WHAT THE TASK REQUIRES | Take the line that contains "R8: 1.5k (XI, XO) -> none" and every line below it to the end of the entries, and give them again exactly, leaving out any pictures.

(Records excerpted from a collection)
Start of Block
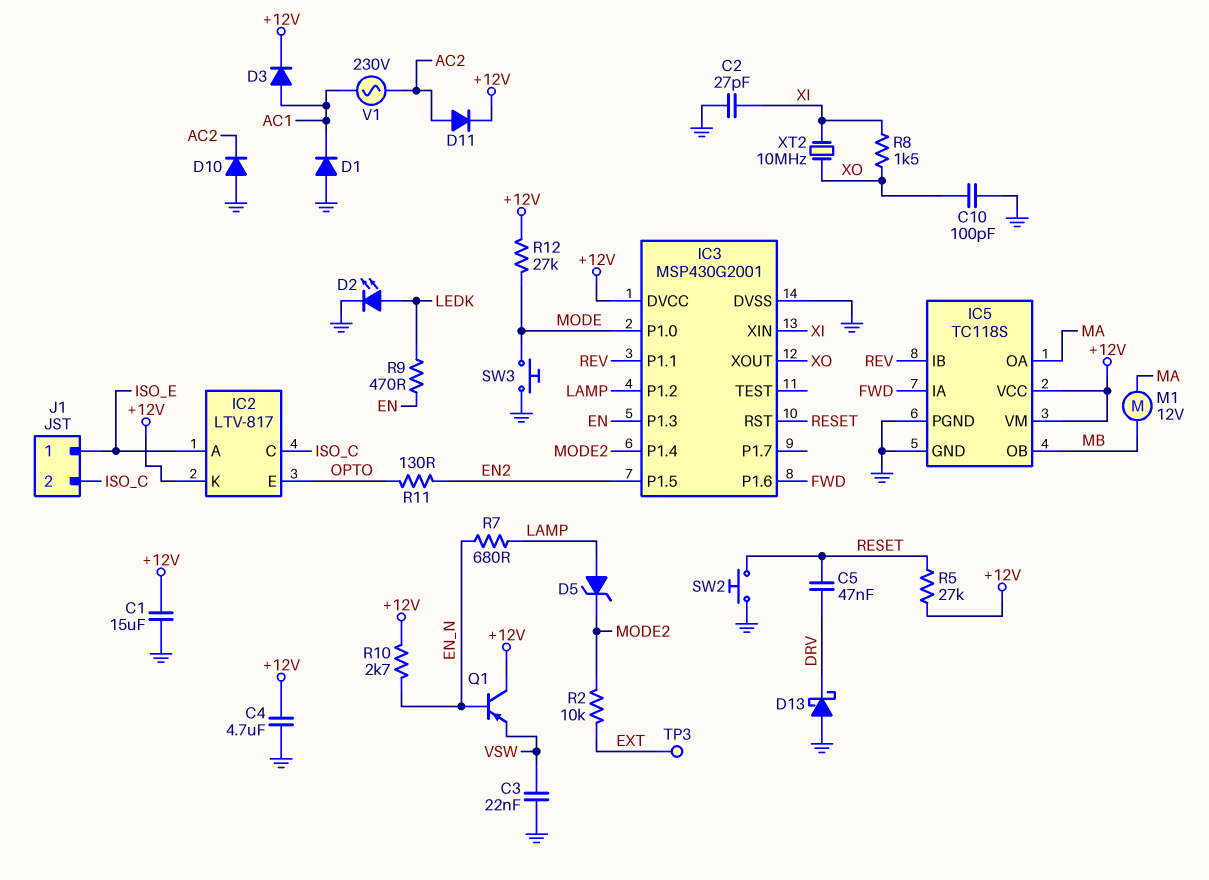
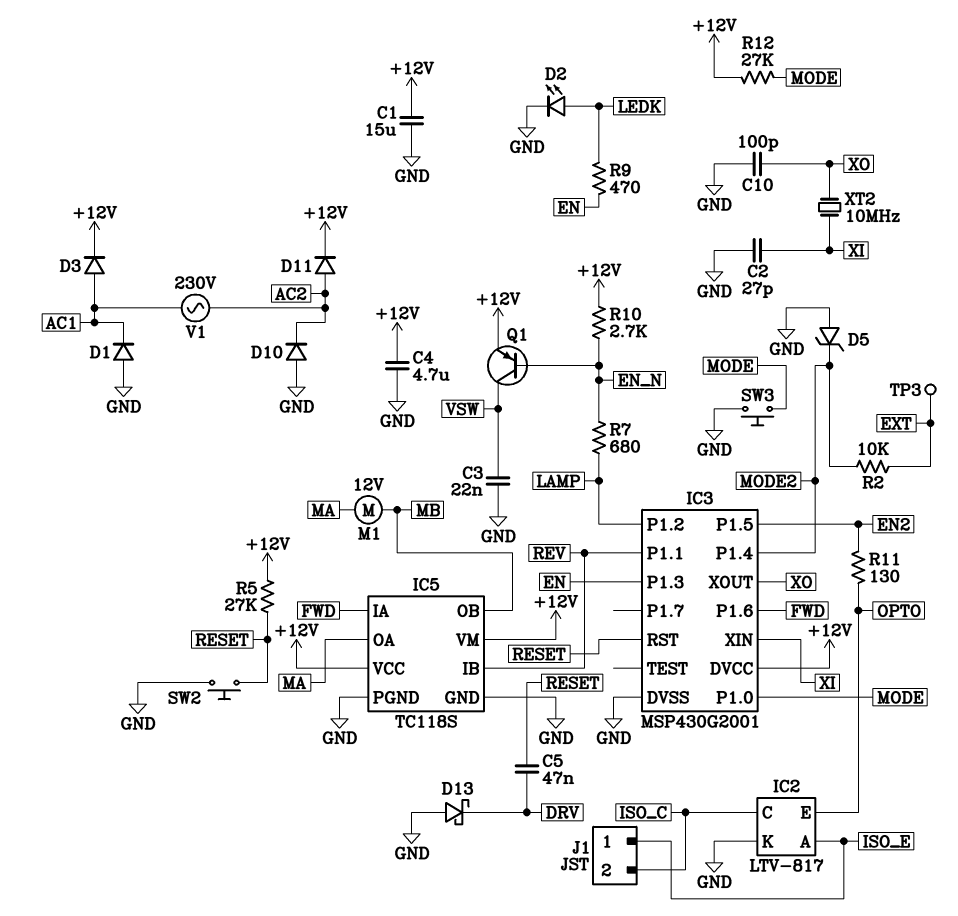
D5: zener (A LAMP, K MODE2) -> zener (A GND, K MODE2)
IC2 pin K: +12V -> GND
Q1: PNP (B EN_N, C +12V, E VSW) -> PNP (B EN_N, C VSW, E +12V)
R8: 1.5k (XI, XO) -> none

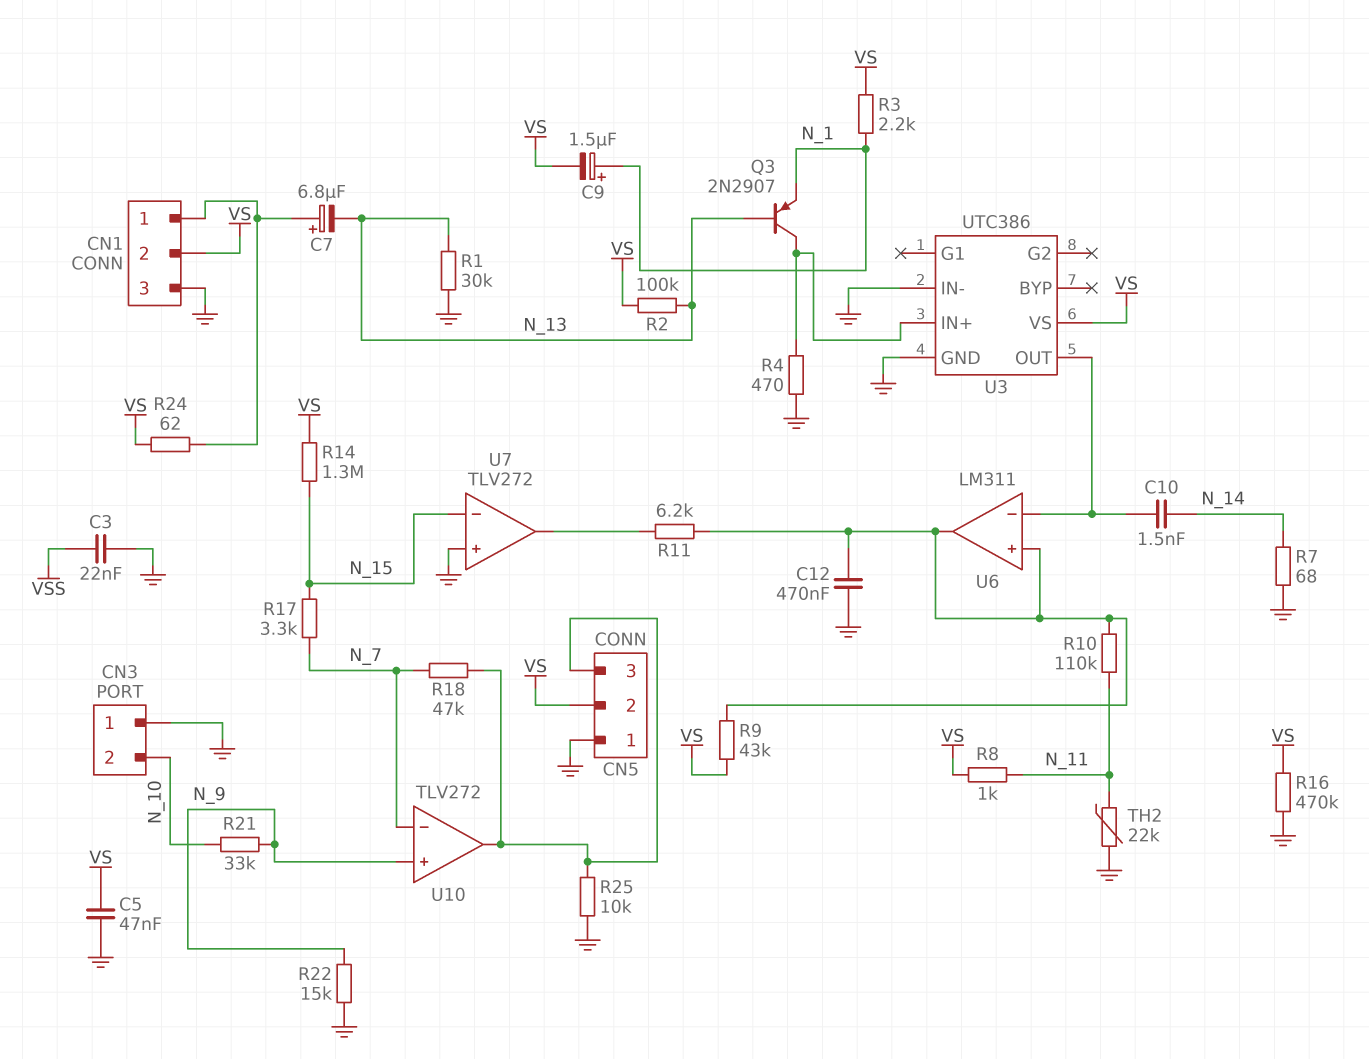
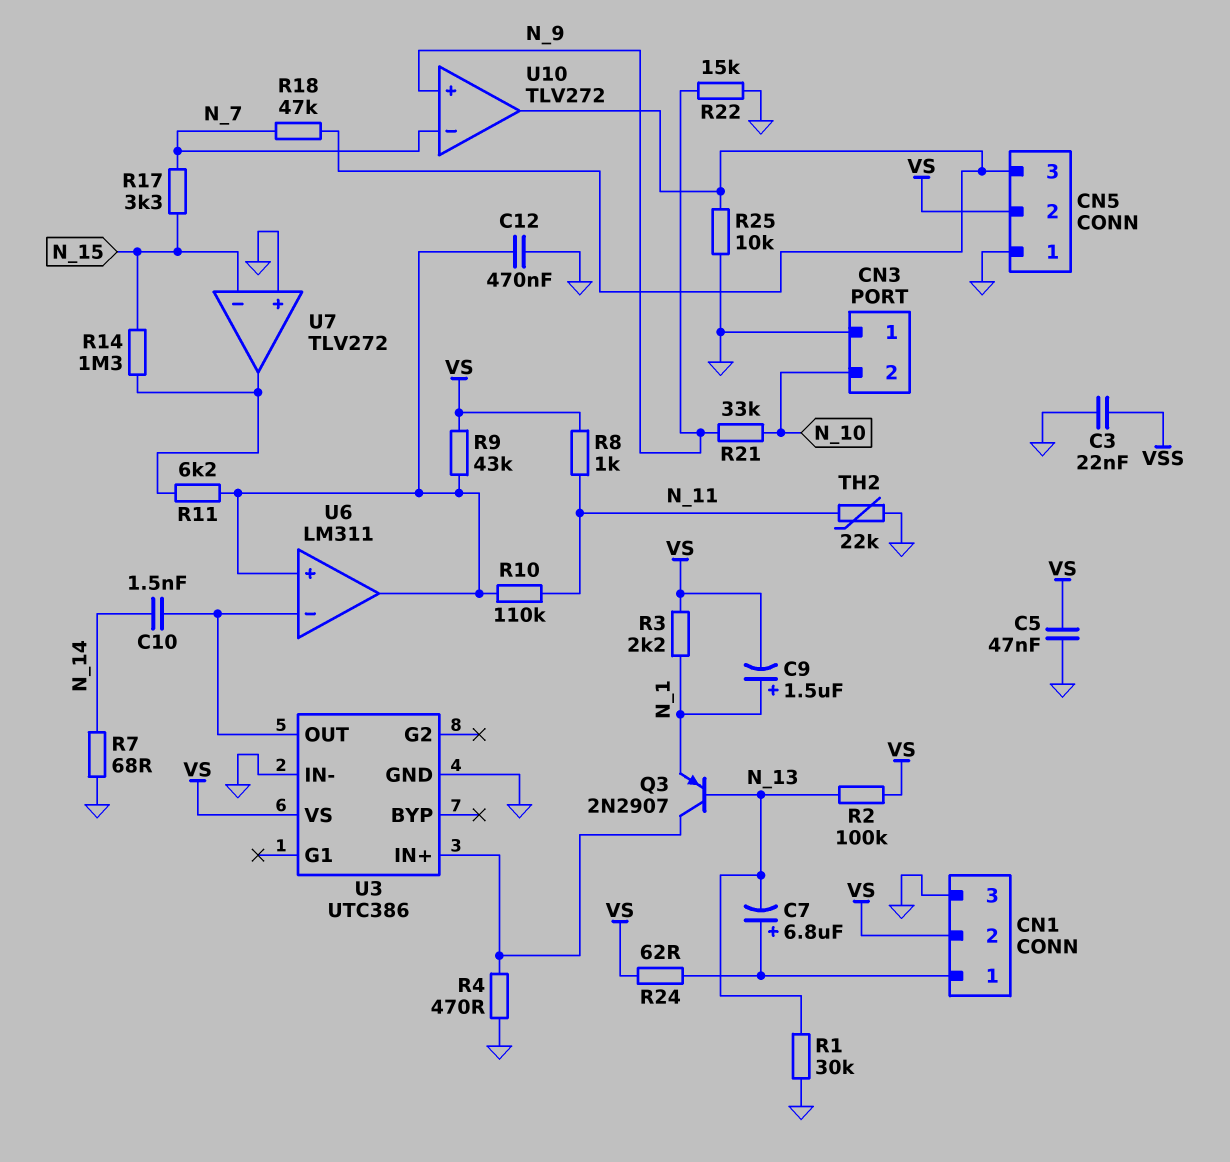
R14: 1.3M (N_15, VS) -> 1.3M (N_15, U7/out)
R16: 470k (GND, VS) -> none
End of Block
RESULT |
R8: 1.5k (XI, XO) -> none

R14: 1.3M (N_15, VS) -> 1.3M (N_15, U7/out)
R16: 470k (GND, VS) -> none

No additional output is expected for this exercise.